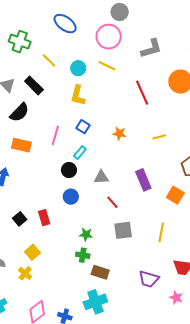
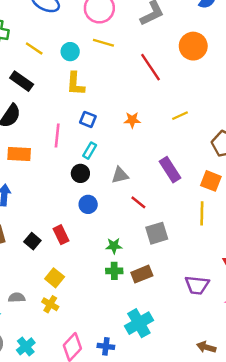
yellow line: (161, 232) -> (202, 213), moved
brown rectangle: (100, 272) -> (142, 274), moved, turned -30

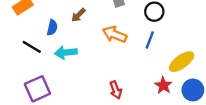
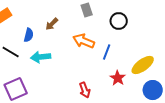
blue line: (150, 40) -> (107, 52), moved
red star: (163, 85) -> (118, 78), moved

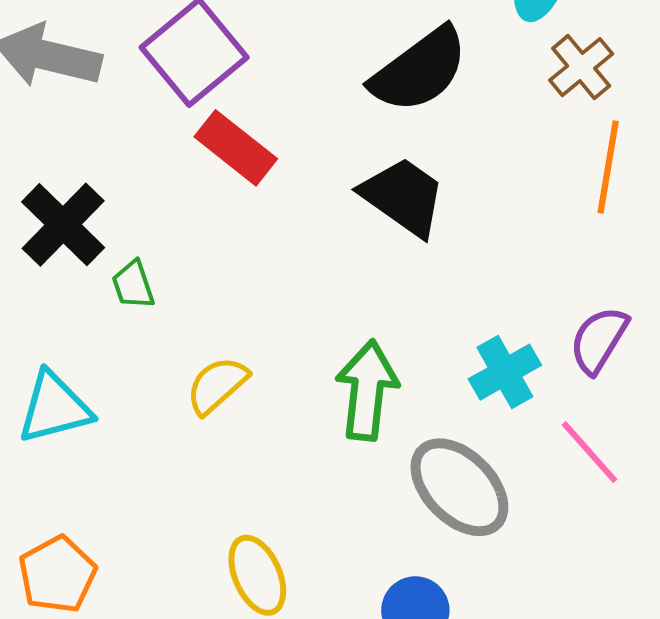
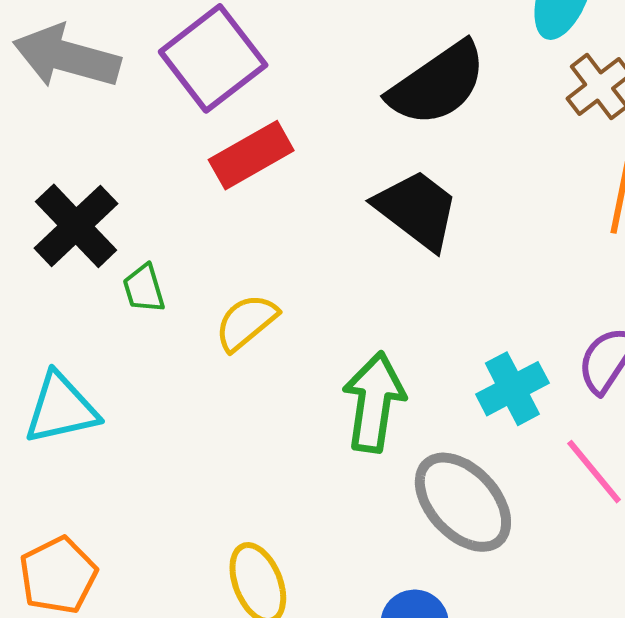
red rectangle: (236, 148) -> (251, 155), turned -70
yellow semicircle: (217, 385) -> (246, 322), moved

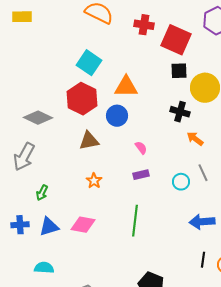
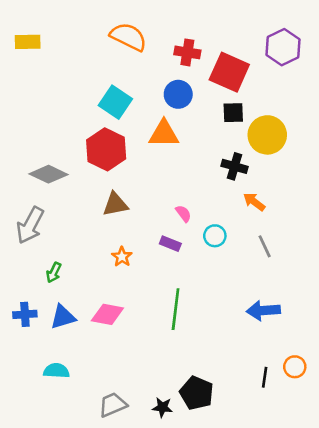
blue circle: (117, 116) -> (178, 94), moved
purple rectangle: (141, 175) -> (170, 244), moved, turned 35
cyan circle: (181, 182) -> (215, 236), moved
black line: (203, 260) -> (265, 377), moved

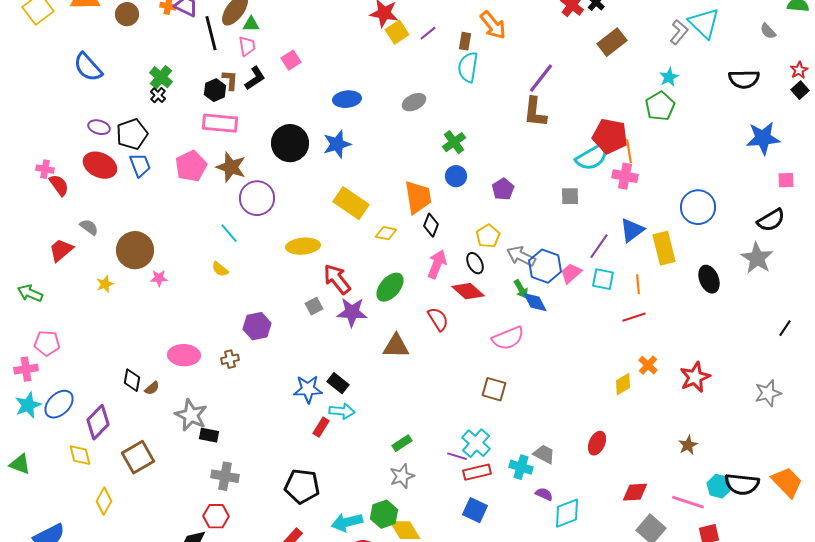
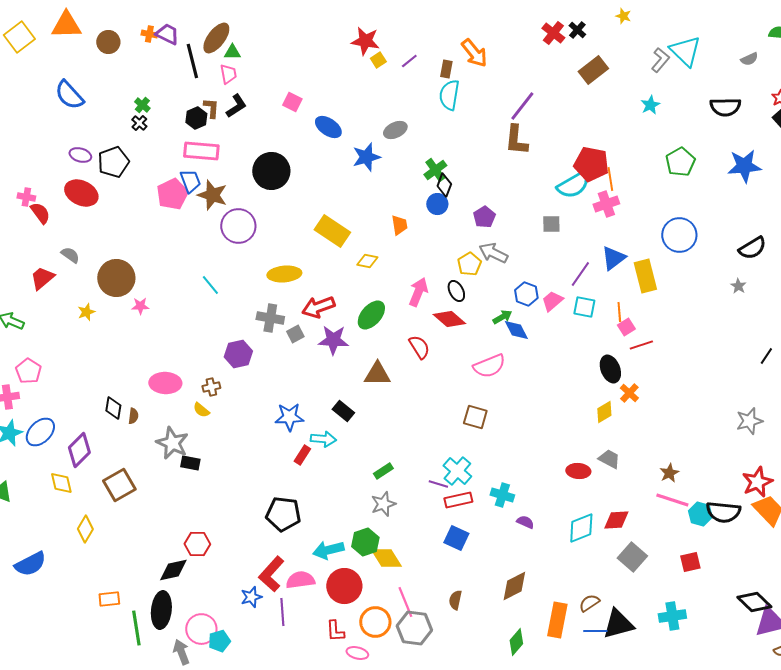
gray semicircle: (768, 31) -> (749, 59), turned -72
################
The line that contains "cyan circle: (181, 182) -> (215, 236), moved" begins the range and the last line of the entries ends it; print that range exactly, without pictures.

## RESULT FOR THIS TASK
cyan circle: (181, 182) -> (215, 236), moved
black line: (203, 260) -> (265, 377), moved

gray semicircle: (768, 31) -> (749, 59), turned -72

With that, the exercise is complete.